(Records from a dataset)
'''

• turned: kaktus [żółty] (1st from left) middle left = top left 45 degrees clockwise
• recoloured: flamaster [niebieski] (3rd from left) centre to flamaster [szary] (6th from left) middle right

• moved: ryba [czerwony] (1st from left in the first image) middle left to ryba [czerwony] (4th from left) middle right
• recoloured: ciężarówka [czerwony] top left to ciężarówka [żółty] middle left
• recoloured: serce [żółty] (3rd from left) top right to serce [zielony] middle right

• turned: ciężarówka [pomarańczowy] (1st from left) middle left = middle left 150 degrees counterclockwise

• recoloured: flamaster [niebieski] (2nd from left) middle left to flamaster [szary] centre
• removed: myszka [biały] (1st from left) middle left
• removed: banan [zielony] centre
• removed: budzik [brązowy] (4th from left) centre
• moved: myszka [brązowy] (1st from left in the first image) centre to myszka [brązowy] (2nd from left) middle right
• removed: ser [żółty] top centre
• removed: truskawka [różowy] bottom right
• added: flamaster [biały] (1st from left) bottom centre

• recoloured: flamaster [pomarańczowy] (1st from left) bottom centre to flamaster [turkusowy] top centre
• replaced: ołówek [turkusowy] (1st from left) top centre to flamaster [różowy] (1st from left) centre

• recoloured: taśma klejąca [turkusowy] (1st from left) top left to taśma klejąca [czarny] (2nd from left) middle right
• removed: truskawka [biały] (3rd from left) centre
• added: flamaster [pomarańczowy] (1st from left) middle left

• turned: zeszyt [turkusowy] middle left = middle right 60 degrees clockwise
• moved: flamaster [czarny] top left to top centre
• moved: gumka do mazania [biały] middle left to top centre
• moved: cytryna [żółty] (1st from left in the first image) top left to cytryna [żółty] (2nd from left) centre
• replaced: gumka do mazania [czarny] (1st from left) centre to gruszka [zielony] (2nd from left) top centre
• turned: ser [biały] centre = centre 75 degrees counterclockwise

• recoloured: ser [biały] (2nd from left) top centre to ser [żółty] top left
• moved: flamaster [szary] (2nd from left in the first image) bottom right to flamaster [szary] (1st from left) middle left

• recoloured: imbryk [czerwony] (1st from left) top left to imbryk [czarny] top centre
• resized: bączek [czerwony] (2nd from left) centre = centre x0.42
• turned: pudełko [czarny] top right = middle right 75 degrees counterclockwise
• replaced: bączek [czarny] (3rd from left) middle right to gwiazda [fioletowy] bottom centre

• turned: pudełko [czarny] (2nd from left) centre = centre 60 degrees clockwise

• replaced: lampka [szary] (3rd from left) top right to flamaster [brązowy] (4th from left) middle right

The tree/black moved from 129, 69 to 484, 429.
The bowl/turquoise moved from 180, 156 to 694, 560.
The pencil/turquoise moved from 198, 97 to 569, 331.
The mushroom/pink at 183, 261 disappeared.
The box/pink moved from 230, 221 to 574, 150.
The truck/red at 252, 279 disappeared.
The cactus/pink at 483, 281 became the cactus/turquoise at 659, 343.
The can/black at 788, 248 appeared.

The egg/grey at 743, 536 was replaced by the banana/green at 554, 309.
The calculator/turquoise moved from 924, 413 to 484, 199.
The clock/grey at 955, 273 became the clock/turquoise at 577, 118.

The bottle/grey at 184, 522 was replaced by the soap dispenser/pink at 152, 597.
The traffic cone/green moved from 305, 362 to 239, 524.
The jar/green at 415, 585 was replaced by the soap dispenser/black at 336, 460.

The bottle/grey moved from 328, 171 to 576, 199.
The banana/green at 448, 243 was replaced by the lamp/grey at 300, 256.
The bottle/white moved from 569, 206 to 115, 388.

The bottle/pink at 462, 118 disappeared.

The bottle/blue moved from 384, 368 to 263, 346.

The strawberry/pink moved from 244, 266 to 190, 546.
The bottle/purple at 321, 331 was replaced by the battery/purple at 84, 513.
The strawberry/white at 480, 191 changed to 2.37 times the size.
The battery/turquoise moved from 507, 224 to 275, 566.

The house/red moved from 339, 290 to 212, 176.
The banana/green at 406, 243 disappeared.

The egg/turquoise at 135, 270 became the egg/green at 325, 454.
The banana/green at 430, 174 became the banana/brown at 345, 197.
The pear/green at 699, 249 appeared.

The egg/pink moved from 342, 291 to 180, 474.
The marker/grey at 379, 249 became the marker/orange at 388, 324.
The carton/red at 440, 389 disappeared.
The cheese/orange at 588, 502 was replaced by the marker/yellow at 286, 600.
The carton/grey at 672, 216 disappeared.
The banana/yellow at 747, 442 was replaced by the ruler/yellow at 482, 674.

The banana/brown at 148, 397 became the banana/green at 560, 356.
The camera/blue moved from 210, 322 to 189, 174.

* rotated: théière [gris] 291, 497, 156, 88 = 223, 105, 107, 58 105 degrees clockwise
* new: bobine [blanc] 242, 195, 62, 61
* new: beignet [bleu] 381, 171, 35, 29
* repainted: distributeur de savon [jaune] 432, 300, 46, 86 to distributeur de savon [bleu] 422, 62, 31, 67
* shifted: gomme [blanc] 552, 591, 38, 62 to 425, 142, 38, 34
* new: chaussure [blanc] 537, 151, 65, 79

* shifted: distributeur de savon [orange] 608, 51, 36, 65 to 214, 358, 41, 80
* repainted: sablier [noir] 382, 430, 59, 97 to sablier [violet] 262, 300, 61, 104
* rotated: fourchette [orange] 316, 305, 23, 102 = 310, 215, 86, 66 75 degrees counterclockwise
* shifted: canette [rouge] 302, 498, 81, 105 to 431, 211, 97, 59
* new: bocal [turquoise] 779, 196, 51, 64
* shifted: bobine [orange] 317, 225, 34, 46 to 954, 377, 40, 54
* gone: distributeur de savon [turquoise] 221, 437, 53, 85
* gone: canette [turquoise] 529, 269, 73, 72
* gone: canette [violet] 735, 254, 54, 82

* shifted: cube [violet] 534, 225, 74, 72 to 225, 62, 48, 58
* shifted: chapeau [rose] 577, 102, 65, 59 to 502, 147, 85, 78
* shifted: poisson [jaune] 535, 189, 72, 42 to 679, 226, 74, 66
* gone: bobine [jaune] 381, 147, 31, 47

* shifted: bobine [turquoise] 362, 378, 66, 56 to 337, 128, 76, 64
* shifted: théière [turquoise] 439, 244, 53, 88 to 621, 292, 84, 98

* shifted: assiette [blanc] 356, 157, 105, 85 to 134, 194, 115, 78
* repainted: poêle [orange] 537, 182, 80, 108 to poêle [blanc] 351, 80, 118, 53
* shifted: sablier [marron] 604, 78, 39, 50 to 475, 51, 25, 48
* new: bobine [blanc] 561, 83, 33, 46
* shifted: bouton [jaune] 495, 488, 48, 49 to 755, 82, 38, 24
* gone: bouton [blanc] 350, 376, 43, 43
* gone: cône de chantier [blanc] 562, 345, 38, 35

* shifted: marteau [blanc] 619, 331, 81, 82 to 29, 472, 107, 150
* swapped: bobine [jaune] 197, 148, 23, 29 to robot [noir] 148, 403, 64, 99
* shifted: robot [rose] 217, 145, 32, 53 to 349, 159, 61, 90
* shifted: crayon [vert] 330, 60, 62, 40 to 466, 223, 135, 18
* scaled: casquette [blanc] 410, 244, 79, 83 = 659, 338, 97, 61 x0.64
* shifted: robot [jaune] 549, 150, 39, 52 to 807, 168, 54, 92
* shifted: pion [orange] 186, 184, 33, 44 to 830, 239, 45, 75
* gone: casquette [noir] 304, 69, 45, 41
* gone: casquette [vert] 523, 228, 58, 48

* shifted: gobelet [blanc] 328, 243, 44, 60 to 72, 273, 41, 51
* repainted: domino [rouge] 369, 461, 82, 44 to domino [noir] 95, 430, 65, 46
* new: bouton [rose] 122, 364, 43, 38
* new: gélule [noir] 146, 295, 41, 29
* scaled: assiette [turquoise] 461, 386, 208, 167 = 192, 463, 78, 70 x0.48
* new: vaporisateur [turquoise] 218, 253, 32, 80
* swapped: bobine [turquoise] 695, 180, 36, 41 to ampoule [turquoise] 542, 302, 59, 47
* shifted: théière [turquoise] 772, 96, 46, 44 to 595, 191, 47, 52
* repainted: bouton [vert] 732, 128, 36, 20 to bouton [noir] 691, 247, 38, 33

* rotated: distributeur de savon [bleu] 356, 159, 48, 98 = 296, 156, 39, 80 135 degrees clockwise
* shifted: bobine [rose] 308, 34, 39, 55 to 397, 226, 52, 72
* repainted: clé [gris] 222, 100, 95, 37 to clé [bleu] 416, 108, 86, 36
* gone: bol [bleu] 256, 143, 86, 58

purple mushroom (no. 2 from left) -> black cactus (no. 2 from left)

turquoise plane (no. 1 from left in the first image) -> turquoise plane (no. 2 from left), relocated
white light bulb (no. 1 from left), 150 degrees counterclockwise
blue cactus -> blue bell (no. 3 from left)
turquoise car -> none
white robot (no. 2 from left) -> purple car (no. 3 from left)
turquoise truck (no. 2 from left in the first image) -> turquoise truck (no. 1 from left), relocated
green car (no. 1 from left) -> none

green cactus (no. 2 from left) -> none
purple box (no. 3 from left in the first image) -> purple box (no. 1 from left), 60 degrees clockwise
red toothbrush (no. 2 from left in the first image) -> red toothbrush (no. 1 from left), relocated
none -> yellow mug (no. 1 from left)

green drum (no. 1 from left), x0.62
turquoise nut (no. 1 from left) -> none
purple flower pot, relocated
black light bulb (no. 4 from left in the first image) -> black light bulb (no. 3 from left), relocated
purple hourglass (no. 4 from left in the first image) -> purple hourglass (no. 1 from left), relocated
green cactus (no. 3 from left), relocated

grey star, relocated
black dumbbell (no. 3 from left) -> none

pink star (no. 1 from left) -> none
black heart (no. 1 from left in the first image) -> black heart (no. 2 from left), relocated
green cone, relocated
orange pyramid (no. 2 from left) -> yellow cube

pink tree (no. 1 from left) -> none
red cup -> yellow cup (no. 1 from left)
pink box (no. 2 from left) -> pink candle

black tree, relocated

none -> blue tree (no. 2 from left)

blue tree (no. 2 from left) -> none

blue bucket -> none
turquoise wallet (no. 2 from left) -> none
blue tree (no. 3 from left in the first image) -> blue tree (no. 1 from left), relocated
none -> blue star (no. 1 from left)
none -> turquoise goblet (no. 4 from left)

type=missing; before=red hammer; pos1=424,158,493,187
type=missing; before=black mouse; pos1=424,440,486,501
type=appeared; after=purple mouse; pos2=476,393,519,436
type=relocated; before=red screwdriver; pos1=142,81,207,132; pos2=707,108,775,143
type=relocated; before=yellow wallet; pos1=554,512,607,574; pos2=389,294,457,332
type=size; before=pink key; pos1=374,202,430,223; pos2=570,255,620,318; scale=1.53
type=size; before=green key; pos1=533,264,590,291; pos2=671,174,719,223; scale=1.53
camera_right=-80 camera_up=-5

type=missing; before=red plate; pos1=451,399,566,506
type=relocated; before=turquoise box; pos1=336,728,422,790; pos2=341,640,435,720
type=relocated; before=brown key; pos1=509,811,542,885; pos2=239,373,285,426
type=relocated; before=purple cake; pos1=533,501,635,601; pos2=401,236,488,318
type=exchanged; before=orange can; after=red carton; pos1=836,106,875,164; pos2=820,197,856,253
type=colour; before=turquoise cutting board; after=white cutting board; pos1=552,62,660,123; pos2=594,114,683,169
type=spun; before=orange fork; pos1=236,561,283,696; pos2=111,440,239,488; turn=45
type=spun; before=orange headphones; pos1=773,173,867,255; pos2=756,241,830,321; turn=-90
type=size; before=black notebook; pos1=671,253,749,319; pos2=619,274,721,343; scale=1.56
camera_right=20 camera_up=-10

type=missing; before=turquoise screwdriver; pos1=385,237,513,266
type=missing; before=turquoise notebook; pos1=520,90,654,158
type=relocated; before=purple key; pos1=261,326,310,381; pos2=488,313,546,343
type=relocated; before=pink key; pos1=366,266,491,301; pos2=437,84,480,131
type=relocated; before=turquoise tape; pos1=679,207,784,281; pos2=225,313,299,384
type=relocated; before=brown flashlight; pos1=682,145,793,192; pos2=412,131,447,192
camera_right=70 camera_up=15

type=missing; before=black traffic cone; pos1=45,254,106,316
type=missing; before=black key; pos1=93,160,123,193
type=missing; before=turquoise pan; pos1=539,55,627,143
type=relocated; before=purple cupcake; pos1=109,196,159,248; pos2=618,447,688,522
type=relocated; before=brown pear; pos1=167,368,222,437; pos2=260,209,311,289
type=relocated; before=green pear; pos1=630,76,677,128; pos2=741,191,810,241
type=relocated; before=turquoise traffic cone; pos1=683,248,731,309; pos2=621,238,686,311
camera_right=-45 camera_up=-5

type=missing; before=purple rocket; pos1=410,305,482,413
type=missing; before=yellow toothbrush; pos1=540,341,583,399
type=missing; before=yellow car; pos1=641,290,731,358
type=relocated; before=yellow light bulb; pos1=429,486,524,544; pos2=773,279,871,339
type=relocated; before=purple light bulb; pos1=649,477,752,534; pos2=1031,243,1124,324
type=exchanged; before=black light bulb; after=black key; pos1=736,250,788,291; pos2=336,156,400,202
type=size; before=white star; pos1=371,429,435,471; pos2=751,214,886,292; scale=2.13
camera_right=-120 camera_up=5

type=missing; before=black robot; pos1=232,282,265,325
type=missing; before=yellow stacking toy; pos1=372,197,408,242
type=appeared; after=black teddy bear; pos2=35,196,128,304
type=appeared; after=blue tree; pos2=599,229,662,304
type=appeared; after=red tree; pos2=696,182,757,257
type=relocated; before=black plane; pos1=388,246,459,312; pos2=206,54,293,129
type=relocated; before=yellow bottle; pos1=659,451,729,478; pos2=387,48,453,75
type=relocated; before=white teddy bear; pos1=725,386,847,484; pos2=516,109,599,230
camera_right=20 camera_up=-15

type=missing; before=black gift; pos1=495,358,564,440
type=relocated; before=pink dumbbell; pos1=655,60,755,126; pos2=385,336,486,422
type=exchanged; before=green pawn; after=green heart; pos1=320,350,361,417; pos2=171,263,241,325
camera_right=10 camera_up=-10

'''

**Your goal**
Within the data above, the span starting at the line containing "purple mushroom (no." and ending at the line containing "type=relocated; before=red screwdriver;" is to be retyped exactly, with no other lines.

**Answer to the exercise**
purple mushroom (no. 2 from left) -> black cactus (no. 2 from left)

turquoise plane (no. 1 from left in the first image) -> turquoise plane (no. 2 from left), relocated
white light bulb (no. 1 from left), 150 degrees counterclockwise
blue cactus -> blue bell (no. 3 from left)
turquoise car -> none
white robot (no. 2 from left) -> purple car (no. 3 from left)
turquoise truck (no. 2 from left in the first image) -> turquoise truck (no. 1 from left), relocated
green car (no. 1 from left) -> none

green cactus (no. 2 from left) -> none
purple box (no. 3 from left in the first image) -> purple box (no. 1 from left), 60 degrees clockwise
red toothbrush (no. 2 from left in the first image) -> red toothbrush (no. 1 from left), relocated
none -> yellow mug (no. 1 from left)

green drum (no. 1 from left), x0.62
turquoise nut (no. 1 from left) -> none
purple flower pot, relocated
black light bulb (no. 4 from left in the first image) -> black light bulb (no. 3 from left), relocated
purple hourglass (no. 4 from left in the first image) -> purple hourglass (no. 1 from left), relocated
green cactus (no. 3 from left), relocated

grey star, relocated
black dumbbell (no. 3 from left) -> none

pink star (no. 1 from left) -> none
black heart (no. 1 from left in the first image) -> black heart (no. 2 from left), relocated
green cone, relocated
orange pyramid (no. 2 from left) -> yellow cube

pink tree (no. 1 from left) -> none
red cup -> yellow cup (no. 1 from left)
pink box (no. 2 from left) -> pink candle

black tree, relocated

none -> blue tree (no. 2 from left)

blue tree (no. 2 from left) -> none

blue bucket -> none
turquoise wallet (no. 2 from left) -> none
blue tree (no. 3 from left in the first image) -> blue tree (no. 1 from left), relocated
none -> blue star (no. 1 from left)
none -> turquoise goblet (no. 4 from left)

type=missing; before=red hammer; pos1=424,158,493,187
type=missing; before=black mouse; pos1=424,440,486,501
type=appeared; after=purple mouse; pos2=476,393,519,436
type=relocated; before=red screwdriver; pos1=142,81,207,132; pos2=707,108,775,143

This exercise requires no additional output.